### WORK ITEM
Return all of the following entries as written, but without the images.

### Before-and-after object lists
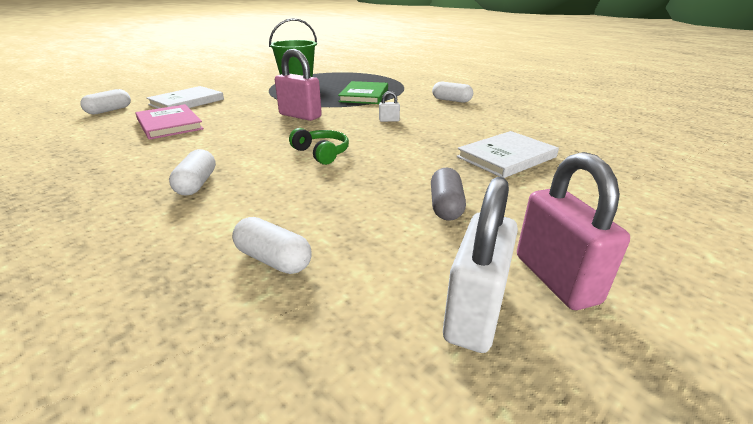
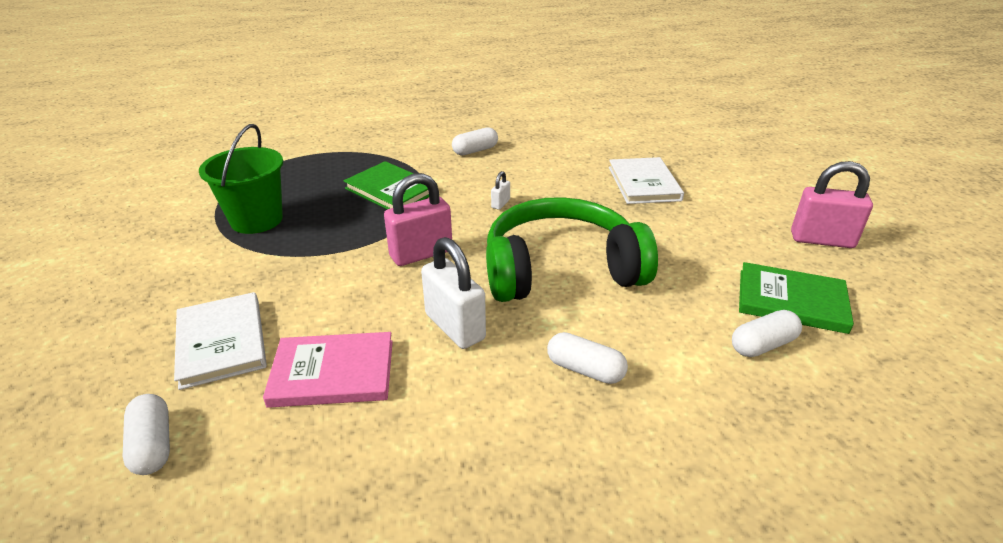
camera: 60 degrees left, 5 degrees up
green headphones [289,128,349,165] -> green headphones [486,197,658,302], size x2.37
grey capsule [431,167,466,221] -> none
white padlock [443,177,518,353] -> white padlock moved to [421,237,486,349]
none -> green book [739,262,854,334]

### OUTPUT FOR THIS EXERCISE
camera: 60 degrees left, 5 degrees up
green headphones [289,128,349,165] -> green headphones [486,197,658,302], size x2.37
grey capsule [431,167,466,221] -> none
white padlock [443,177,518,353] -> white padlock moved to [421,237,486,349]
none -> green book [739,262,854,334]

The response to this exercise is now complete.